▶ **TO DO**:
Your reply should be an exact copy of every entry, with the pictures removed.

▶ **DATA FOR THE TASK**:

══════════

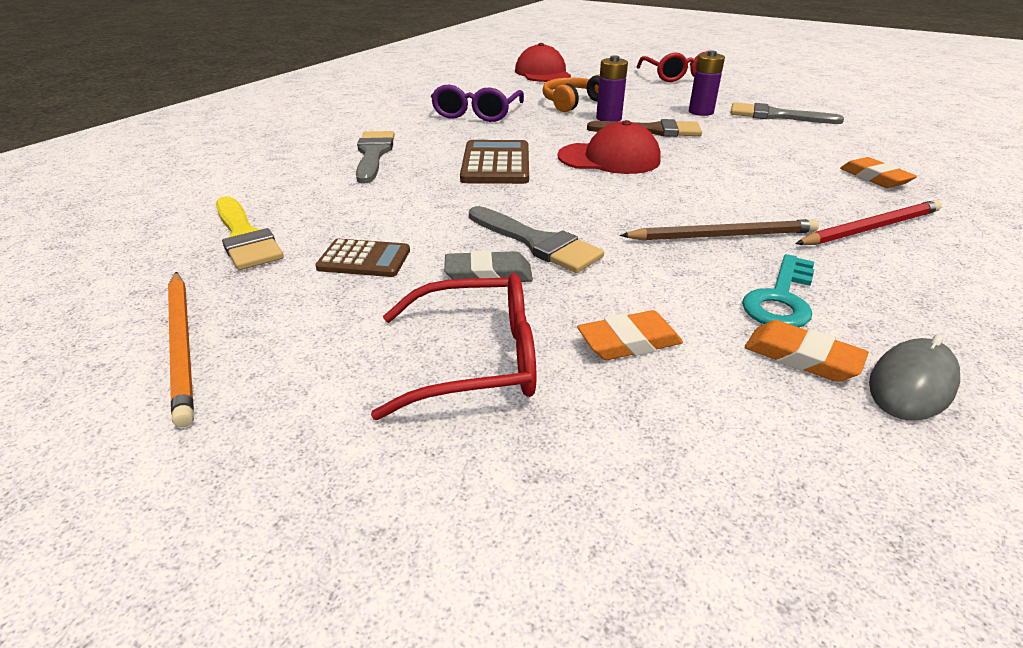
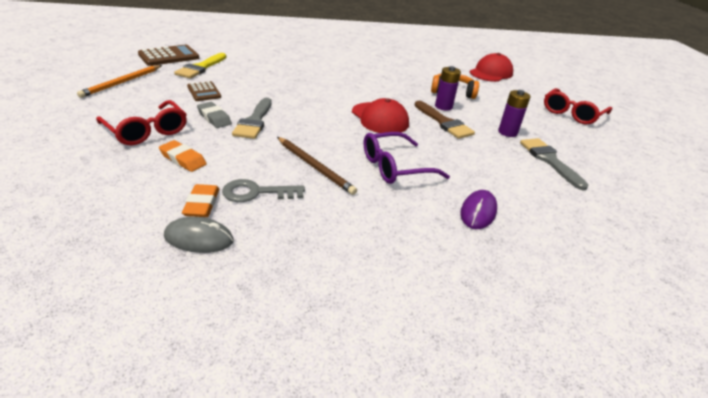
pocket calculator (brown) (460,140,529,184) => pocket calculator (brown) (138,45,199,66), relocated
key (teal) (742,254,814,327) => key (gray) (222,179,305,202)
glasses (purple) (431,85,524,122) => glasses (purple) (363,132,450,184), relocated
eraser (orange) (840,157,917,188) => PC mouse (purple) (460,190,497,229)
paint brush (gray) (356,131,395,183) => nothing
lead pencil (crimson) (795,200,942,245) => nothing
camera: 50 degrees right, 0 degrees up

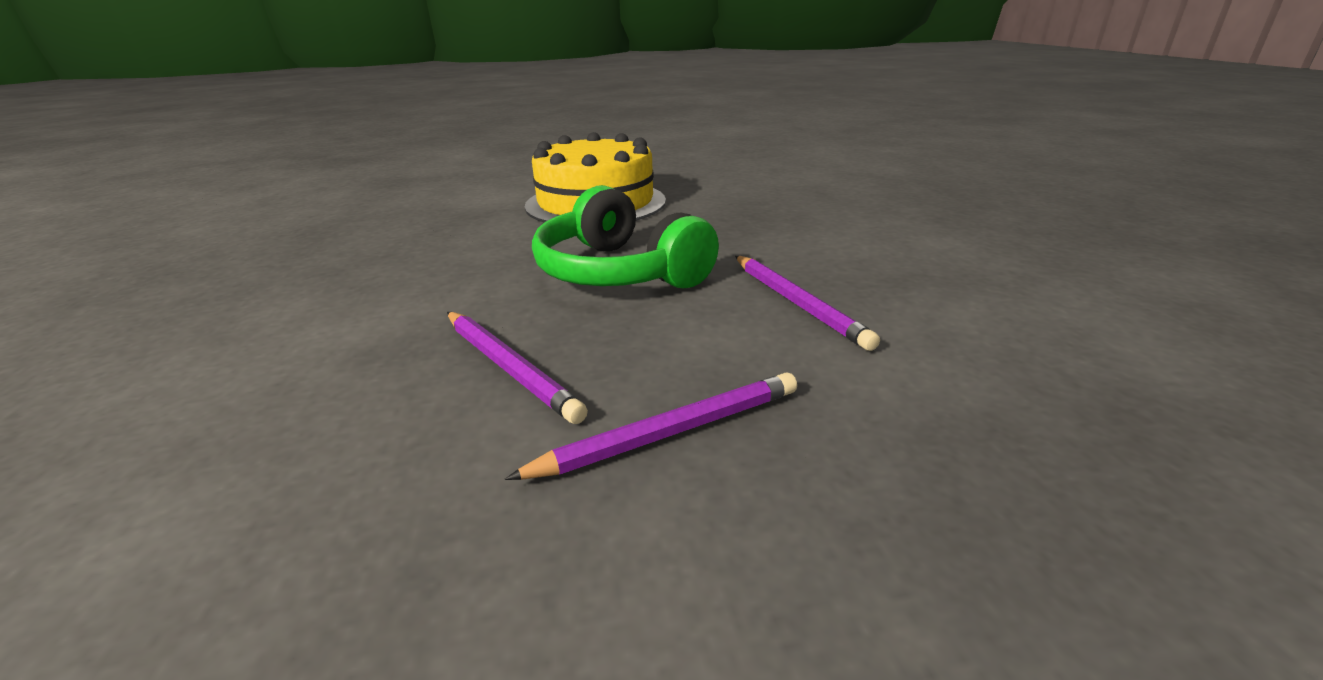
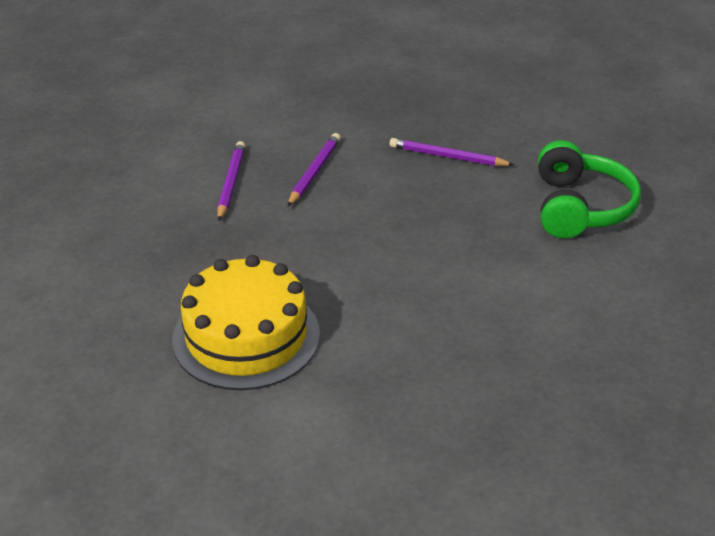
lead pencil (purple) (447,312,588,424) => lead pencil (purple) (217,141,245,221), relocated
over-ear headphones (emerald) (532,185,719,289) => over-ear headphones (emerald) (538,140,641,238), relocated
camera: 135 degrees left, 10 degrees up

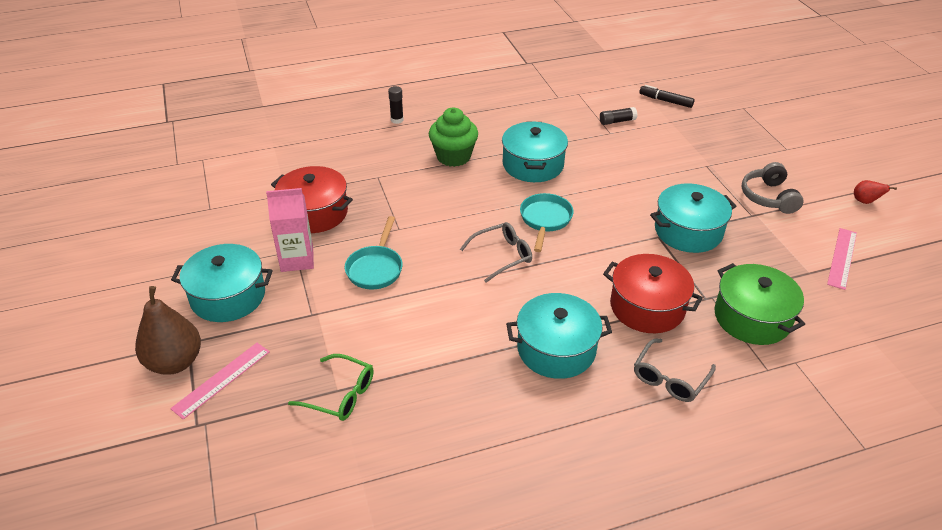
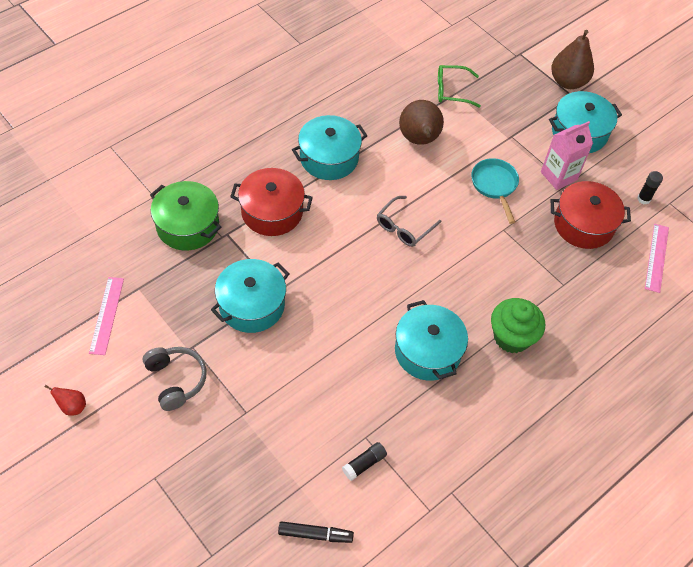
nothing => pear fruit (brown) (399,100,444,145)
glue stick (jet-black) (388,86,404,124) => glue stick (jet-black) (637,171,663,205), relocated
ruler (rosy) (170,343,270,419) => ruler (rosy) (645,224,669,293), relocated
pan (teal) (520,193,574,252) => nothing
glasses (gray) (634,339,716,402) => nothing
camera: 155 degrees right, 15 degrees up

══════════

▶ **RESULT OF THIS TASK**:
pocket calculator (brown) (460,140,529,184) => pocket calculator (brown) (138,45,199,66), relocated
key (teal) (742,254,814,327) => key (gray) (222,179,305,202)
glasses (purple) (431,85,524,122) => glasses (purple) (363,132,450,184), relocated
eraser (orange) (840,157,917,188) => PC mouse (purple) (460,190,497,229)
paint brush (gray) (356,131,395,183) => nothing
lead pencil (crimson) (795,200,942,245) => nothing
camera: 50 degrees right, 0 degrees up

lead pencil (purple) (447,312,588,424) => lead pencil (purple) (217,141,245,221), relocated
over-ear headphones (emerald) (532,185,719,289) => over-ear headphones (emerald) (538,140,641,238), relocated
camera: 135 degrees left, 10 degrees up

nothing => pear fruit (brown) (399,100,444,145)
glue stick (jet-black) (388,86,404,124) => glue stick (jet-black) (637,171,663,205), relocated
ruler (rosy) (170,343,270,419) => ruler (rosy) (645,224,669,293), relocated
pan (teal) (520,193,574,252) => nothing
glasses (gray) (634,339,716,402) => nothing
camera: 155 degrees right, 15 degrees up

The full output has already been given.